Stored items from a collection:
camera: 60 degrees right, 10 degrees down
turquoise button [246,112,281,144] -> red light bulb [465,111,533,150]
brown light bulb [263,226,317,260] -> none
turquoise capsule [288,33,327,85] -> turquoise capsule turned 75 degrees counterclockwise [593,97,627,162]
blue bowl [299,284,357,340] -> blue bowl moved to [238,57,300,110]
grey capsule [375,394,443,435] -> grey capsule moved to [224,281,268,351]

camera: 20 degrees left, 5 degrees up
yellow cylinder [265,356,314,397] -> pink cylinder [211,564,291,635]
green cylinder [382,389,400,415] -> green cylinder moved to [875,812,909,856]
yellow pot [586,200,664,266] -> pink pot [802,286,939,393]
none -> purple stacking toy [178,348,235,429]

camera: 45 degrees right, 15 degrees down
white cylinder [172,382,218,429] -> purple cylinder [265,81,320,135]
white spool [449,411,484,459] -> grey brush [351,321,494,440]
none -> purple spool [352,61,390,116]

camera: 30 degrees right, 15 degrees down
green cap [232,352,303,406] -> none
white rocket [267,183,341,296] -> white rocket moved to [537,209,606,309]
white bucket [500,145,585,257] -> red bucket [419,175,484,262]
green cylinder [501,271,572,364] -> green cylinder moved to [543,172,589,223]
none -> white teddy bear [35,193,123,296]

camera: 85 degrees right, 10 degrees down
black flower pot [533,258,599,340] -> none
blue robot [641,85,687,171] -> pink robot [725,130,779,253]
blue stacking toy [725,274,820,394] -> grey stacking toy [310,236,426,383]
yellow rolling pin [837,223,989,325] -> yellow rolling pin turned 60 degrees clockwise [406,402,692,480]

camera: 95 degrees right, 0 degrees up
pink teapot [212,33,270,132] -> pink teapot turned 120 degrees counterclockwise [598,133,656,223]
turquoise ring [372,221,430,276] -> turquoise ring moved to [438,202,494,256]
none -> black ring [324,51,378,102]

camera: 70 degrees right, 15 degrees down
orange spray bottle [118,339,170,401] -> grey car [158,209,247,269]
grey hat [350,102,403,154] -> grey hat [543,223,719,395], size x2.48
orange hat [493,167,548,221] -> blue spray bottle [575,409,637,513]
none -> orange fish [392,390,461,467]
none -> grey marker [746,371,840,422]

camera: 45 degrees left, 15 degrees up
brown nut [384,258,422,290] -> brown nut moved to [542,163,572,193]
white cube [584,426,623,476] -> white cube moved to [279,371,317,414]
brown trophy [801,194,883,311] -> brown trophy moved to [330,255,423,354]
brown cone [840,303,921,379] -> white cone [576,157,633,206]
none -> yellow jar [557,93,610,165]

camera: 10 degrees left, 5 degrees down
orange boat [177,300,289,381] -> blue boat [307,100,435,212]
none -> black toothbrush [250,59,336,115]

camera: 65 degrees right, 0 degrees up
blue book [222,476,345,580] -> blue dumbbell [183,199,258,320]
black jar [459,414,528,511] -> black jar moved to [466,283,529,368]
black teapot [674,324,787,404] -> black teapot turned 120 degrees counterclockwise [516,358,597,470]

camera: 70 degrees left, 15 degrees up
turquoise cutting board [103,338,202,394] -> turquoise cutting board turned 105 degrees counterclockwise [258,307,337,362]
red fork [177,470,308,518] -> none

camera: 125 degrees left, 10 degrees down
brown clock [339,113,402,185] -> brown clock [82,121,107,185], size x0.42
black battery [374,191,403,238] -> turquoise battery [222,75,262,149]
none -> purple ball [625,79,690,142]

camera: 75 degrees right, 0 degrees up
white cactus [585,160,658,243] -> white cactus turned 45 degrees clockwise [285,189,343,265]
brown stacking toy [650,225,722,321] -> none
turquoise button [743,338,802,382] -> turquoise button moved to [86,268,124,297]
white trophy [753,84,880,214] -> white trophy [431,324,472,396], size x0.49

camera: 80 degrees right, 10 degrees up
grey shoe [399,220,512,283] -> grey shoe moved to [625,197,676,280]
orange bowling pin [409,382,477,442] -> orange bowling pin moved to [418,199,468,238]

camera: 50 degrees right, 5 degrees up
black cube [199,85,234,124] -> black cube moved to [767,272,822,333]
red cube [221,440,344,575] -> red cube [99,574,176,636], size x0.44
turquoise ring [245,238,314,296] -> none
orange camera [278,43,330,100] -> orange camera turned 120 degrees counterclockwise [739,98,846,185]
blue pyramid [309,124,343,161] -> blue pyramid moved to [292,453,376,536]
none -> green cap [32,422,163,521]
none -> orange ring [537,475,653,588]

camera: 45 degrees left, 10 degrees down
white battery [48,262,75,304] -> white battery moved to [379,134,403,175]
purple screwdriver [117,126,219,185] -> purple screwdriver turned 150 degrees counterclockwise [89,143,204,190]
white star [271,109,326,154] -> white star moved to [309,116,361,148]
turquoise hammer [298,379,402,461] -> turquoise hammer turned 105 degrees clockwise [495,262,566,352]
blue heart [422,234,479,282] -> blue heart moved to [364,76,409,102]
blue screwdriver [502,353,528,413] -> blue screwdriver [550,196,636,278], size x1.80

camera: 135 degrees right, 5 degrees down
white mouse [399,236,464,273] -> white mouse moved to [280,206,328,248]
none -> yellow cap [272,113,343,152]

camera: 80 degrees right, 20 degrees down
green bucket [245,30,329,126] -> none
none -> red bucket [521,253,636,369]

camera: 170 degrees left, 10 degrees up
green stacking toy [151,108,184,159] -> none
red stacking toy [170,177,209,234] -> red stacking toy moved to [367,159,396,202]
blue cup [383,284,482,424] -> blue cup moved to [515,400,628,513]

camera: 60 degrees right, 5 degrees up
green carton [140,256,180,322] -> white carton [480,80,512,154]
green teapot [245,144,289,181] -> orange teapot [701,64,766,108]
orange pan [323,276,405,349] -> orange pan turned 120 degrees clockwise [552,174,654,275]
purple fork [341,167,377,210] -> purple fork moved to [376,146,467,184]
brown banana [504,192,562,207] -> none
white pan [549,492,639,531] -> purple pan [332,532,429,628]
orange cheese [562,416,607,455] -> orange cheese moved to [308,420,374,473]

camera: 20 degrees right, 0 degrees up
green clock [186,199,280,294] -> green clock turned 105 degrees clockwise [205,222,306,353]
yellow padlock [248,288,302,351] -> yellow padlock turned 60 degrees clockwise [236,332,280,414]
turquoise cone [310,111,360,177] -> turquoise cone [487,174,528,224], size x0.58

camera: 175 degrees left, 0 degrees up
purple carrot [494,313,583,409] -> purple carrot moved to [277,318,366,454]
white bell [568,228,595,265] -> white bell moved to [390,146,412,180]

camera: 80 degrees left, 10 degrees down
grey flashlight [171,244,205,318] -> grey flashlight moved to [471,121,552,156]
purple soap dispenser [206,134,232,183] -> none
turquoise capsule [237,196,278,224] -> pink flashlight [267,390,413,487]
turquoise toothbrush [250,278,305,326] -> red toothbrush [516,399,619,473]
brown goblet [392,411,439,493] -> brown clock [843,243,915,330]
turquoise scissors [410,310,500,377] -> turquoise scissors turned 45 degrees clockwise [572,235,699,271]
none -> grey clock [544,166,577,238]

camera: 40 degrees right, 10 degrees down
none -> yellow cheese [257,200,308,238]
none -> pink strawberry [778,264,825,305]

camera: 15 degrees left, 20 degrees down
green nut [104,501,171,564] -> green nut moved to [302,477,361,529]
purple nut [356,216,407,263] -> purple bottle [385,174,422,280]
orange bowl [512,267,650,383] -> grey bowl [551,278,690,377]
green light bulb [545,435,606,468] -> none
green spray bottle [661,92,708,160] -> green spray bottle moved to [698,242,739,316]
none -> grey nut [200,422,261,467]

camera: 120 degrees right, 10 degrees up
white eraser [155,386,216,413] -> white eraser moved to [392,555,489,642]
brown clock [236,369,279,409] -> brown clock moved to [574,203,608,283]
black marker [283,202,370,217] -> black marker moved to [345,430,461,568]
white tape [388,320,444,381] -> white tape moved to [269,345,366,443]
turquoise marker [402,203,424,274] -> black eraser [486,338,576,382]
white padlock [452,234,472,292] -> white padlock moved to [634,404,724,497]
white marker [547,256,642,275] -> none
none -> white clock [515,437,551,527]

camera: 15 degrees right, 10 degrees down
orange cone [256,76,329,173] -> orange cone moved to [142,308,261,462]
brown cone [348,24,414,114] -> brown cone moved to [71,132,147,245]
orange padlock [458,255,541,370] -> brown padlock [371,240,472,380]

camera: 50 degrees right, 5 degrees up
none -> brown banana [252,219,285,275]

* _To do_
Beginning at the line with "brown goblet [392,411,439,493]" and ending at the line with "brown clock [236,369,279,409]", reproduce each line of the data above exactly, and add no other lines.

* _Reply to the task_
brown goblet [392,411,439,493] -> brown clock [843,243,915,330]
turquoise scissors [410,310,500,377] -> turquoise scissors turned 45 degrees clockwise [572,235,699,271]
none -> grey clock [544,166,577,238]

camera: 40 degrees right, 10 degrees down
none -> yellow cheese [257,200,308,238]
none -> pink strawberry [778,264,825,305]

camera: 15 degrees left, 20 degrees down
green nut [104,501,171,564] -> green nut moved to [302,477,361,529]
purple nut [356,216,407,263] -> purple bottle [385,174,422,280]
orange bowl [512,267,650,383] -> grey bowl [551,278,690,377]
green light bulb [545,435,606,468] -> none
green spray bottle [661,92,708,160] -> green spray bottle moved to [698,242,739,316]
none -> grey nut [200,422,261,467]

camera: 120 degrees right, 10 degrees up
white eraser [155,386,216,413] -> white eraser moved to [392,555,489,642]
brown clock [236,369,279,409] -> brown clock moved to [574,203,608,283]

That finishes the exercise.